Data extract:

[Start of Attachment]

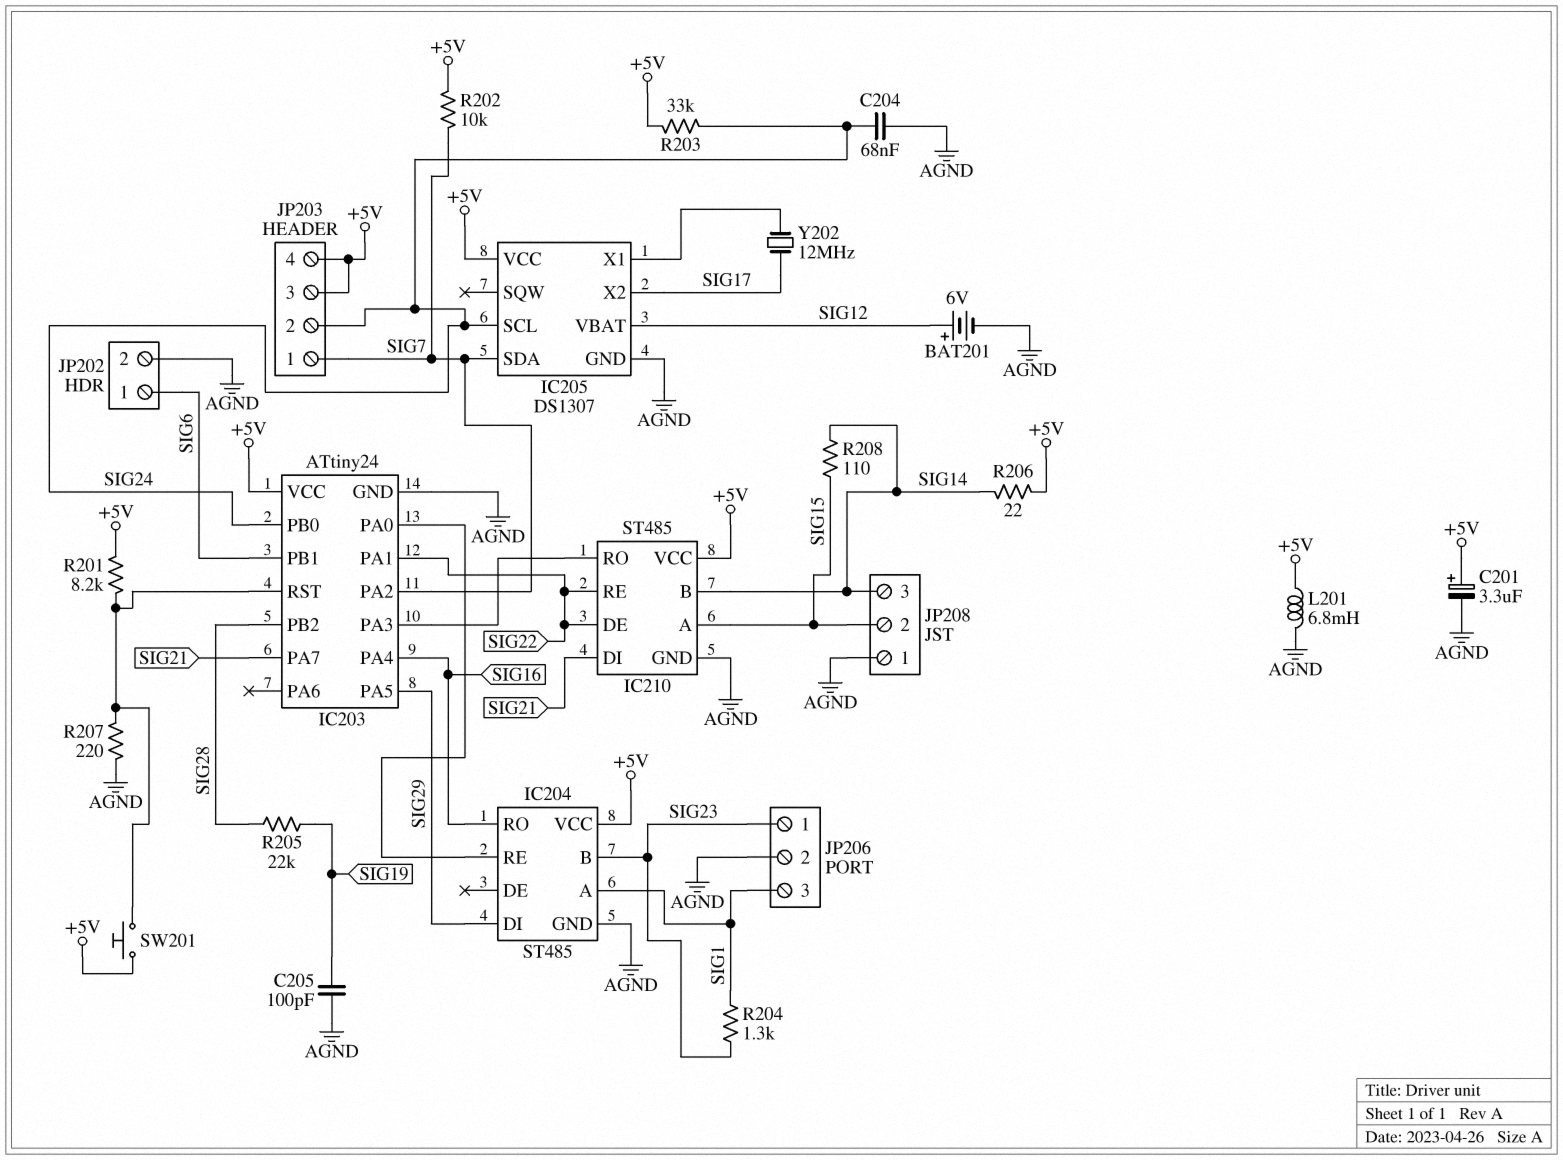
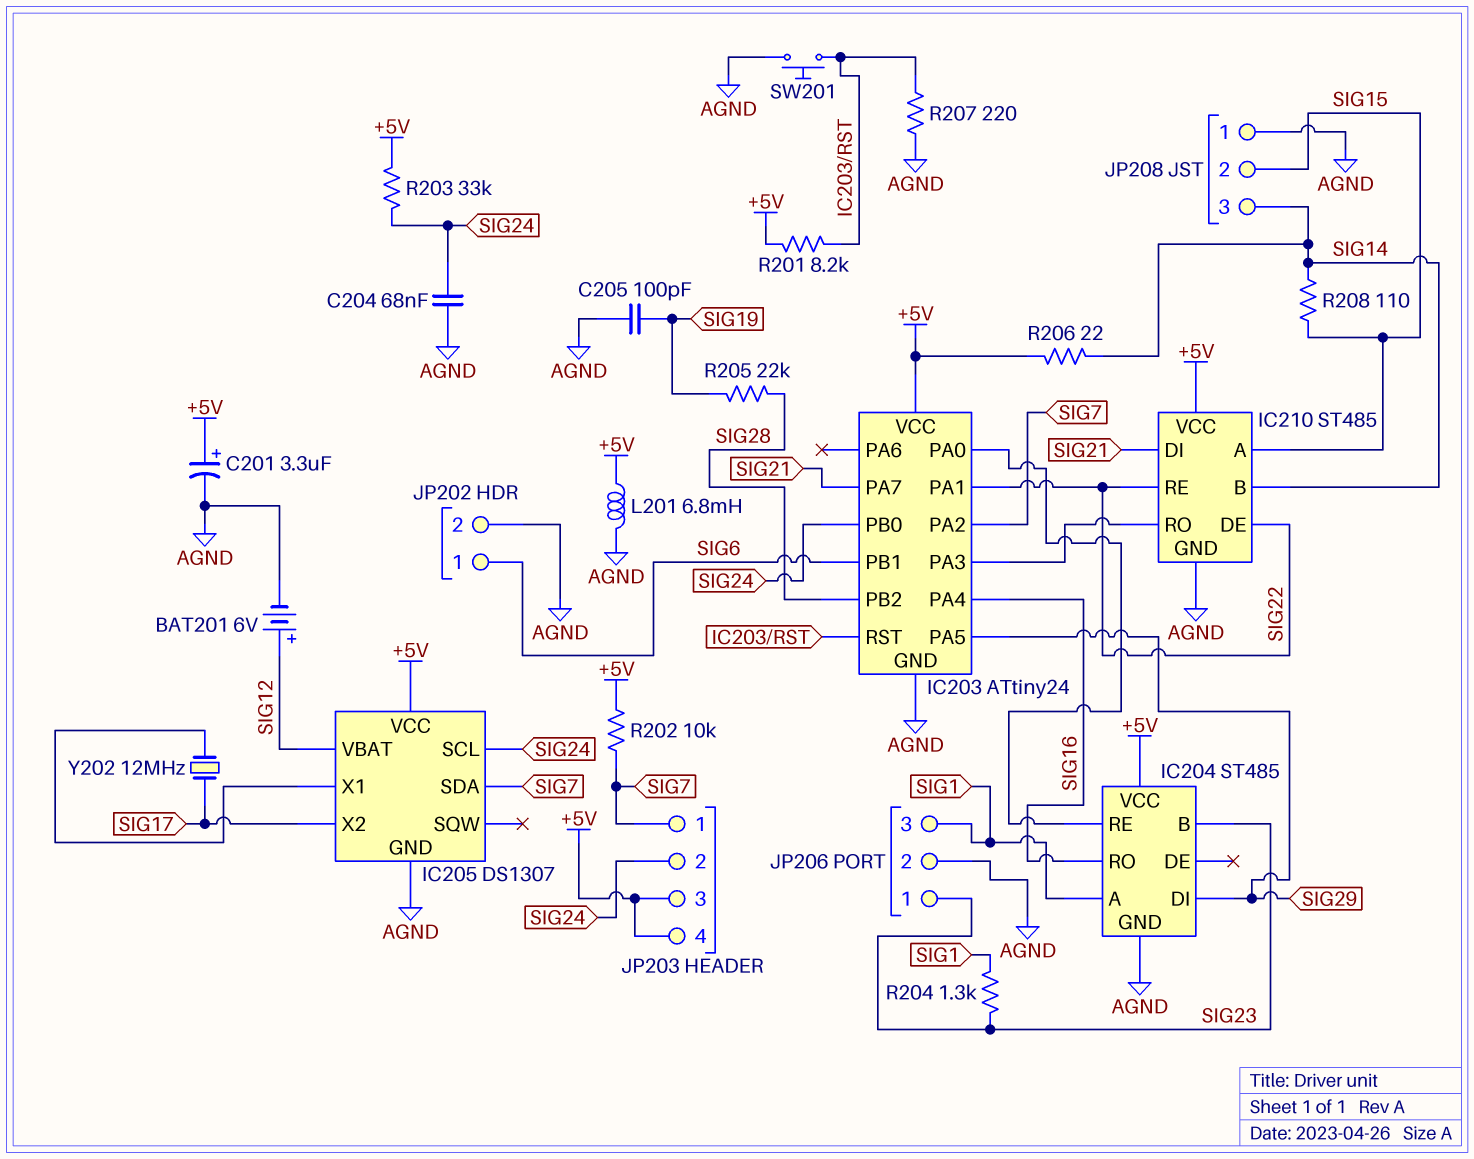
SW201: button (+5V, IC203/RST) -> button (AGND, IC203/RST)

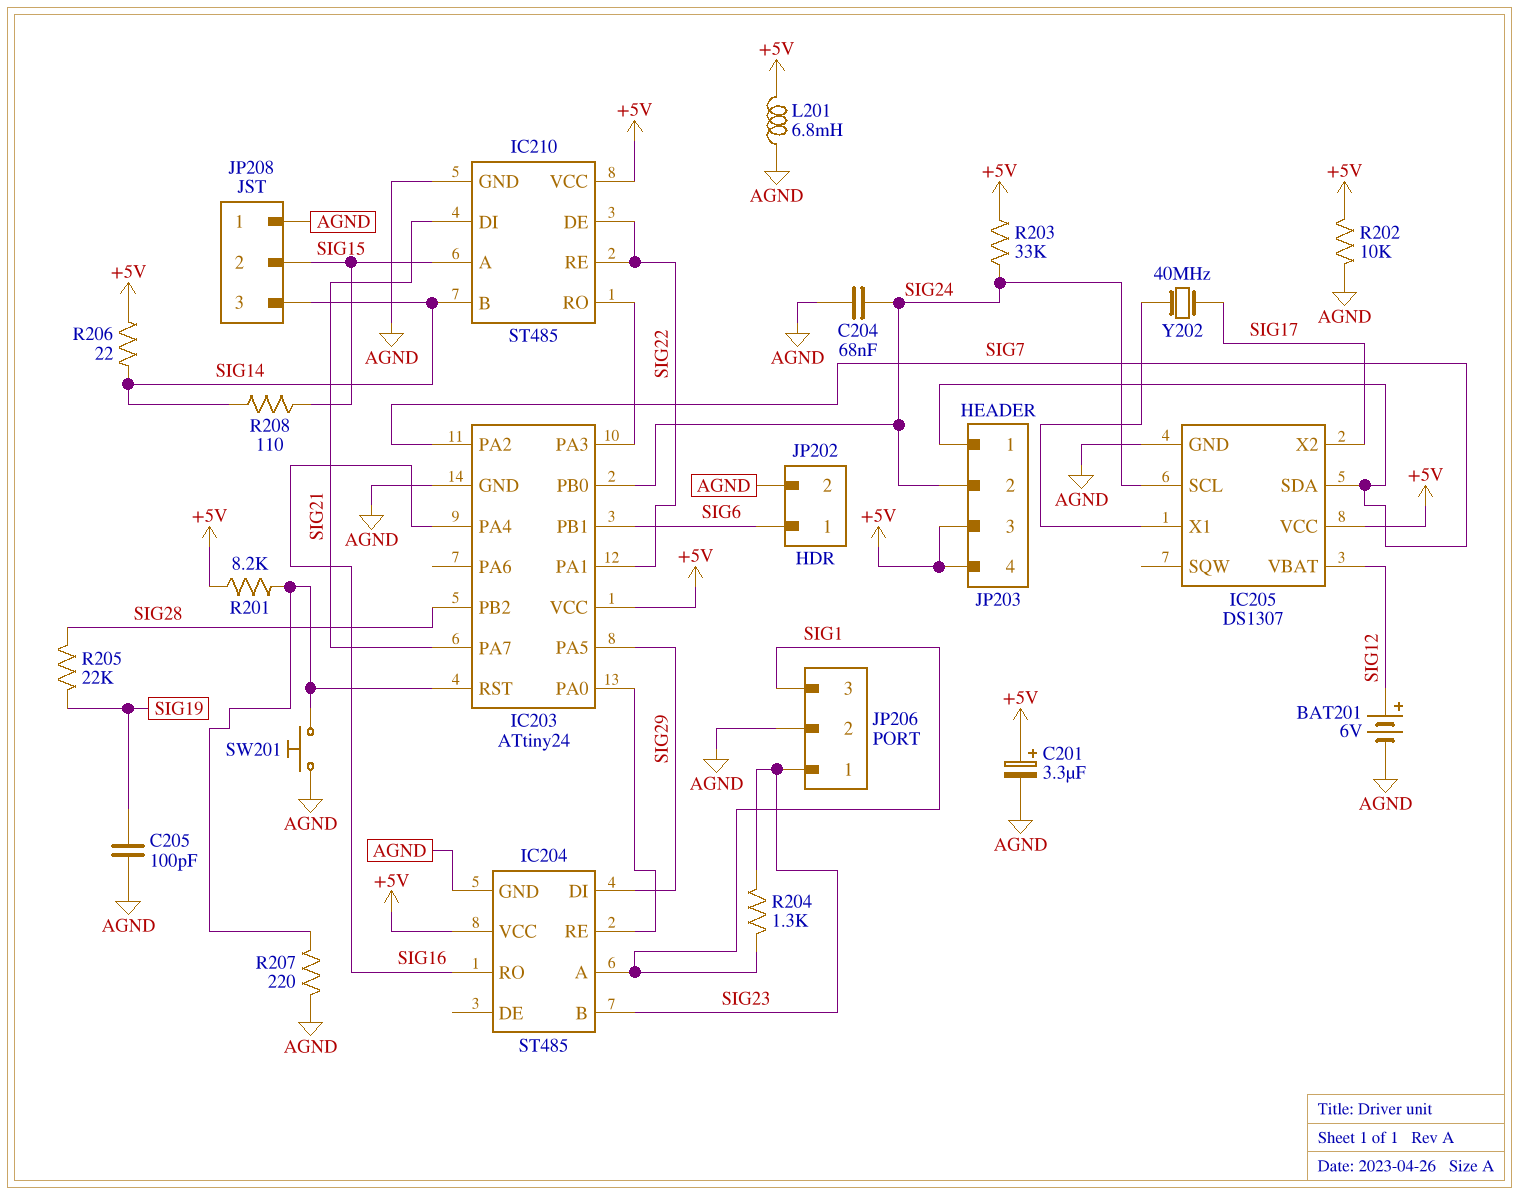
R202: 10k (+5V, SIG7) -> 10k (+5V, AGND)
Y202: 12MHz (IC205/X1, SIG17) -> 40MHz (IC205/X1, SIG17)

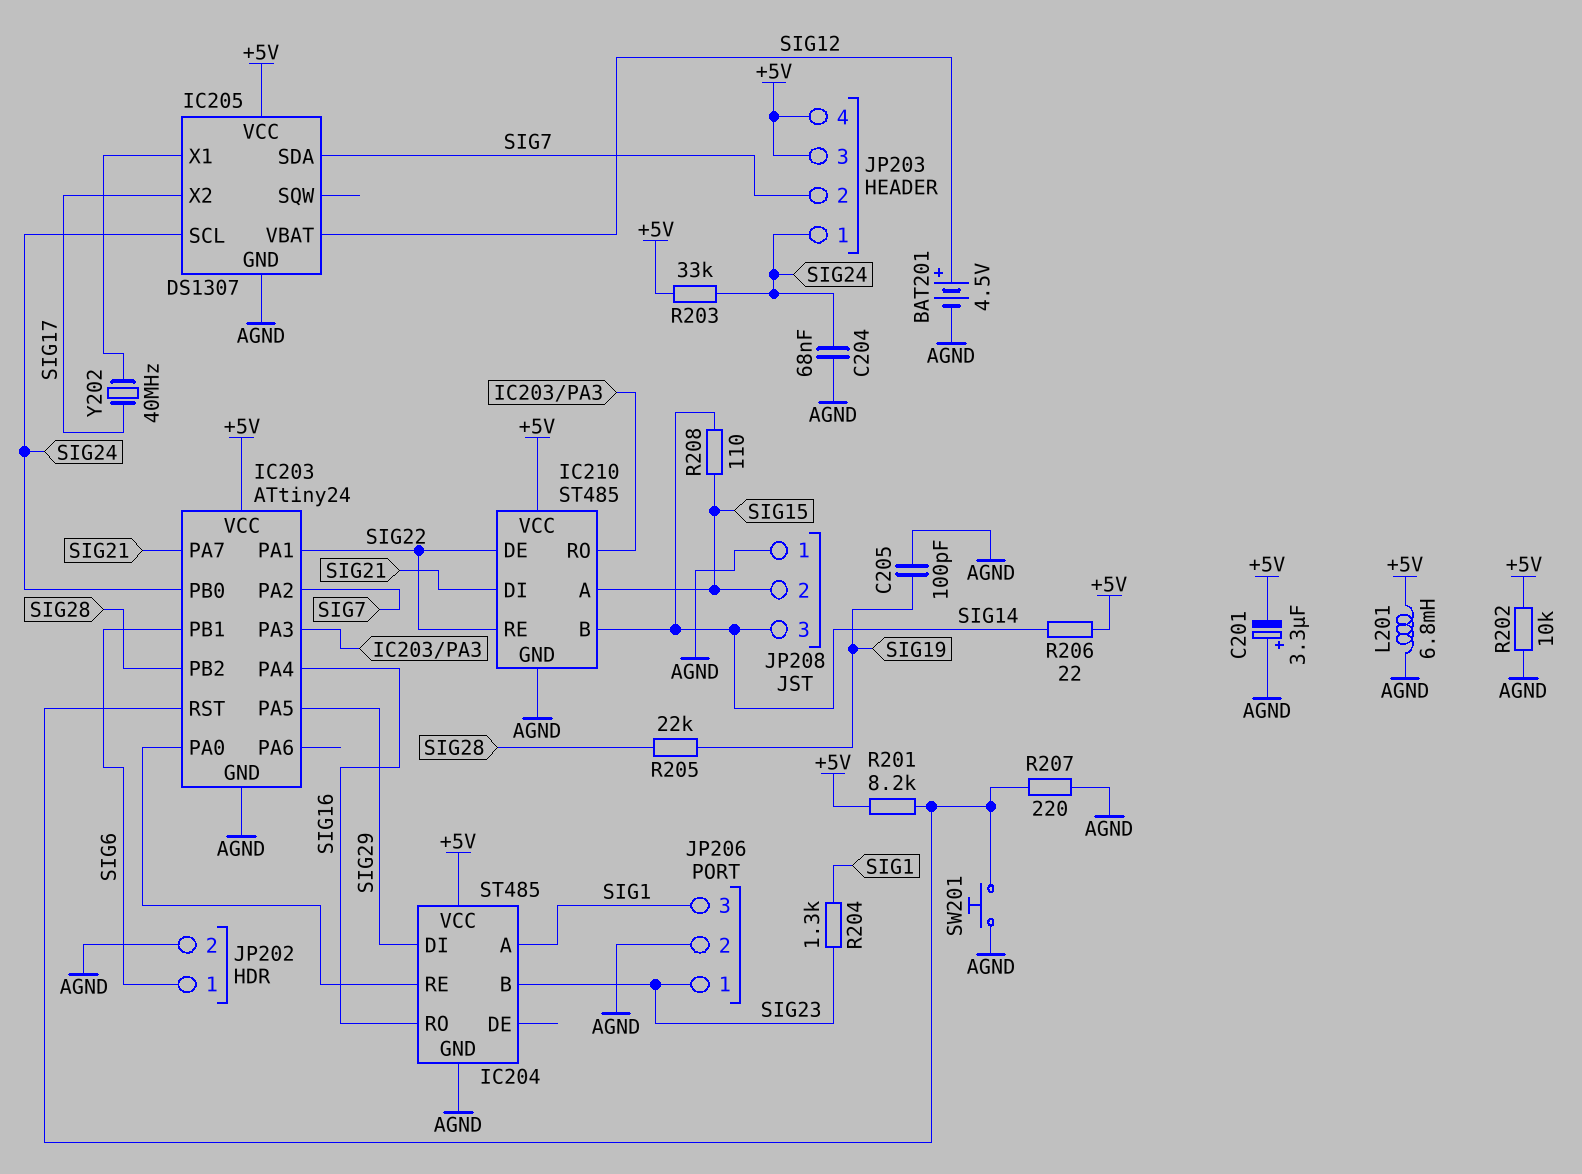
BAT201: 6V (plus SIG12, minus AGND) -> 4.5V (plus SIG12, minus AGND)
C201: 3.3uF (plus +5V, minus AGND) -> 3.3uF (plus AGND, minus +5V)
JP203 pin 1: SIG7 -> SIG24
JP203 pin 2: SIG24 -> SIG7

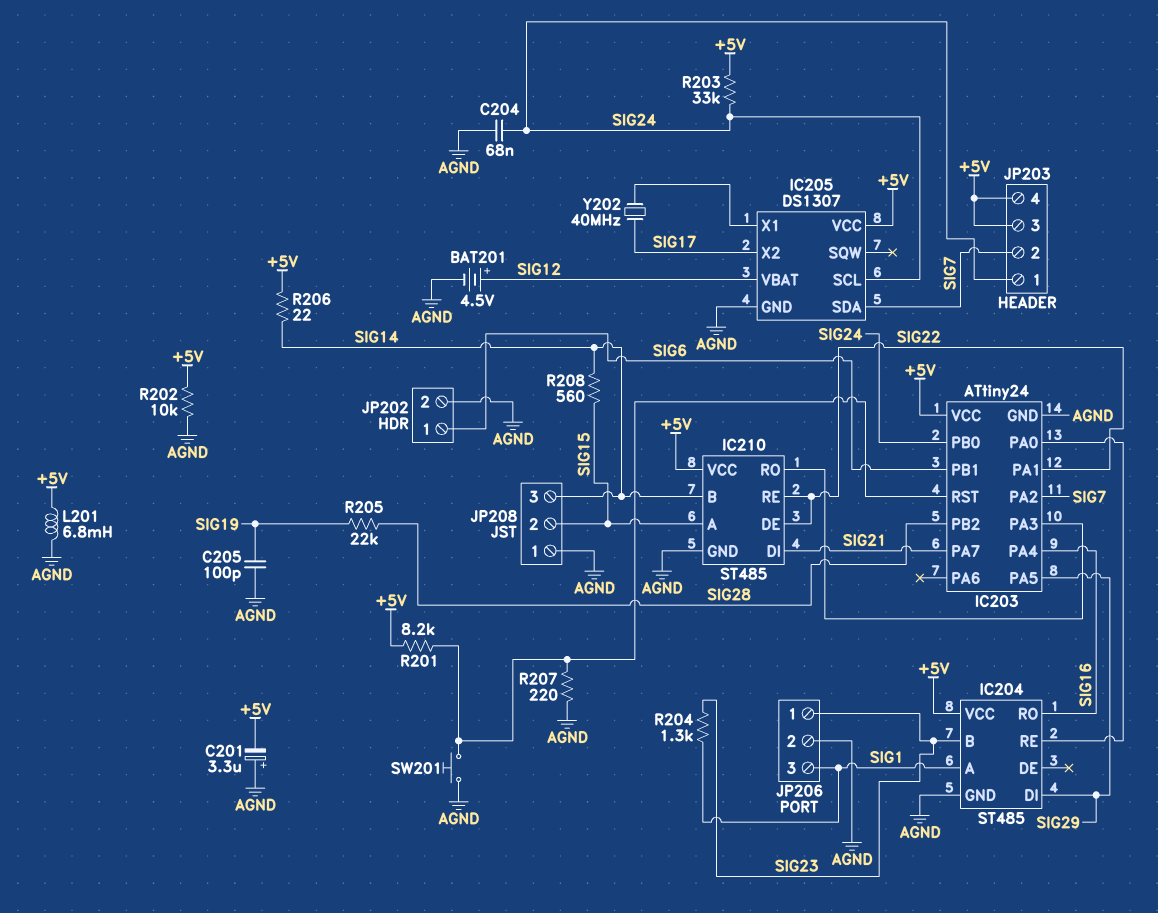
R208: 110 (SIG14, SIG15) -> 560 (SIG14, SIG15)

[End of Attachment]

Aim of the exercise:
Count up the lines in the records that contain the word "minus" and reply with that figure only.

Your solution:
2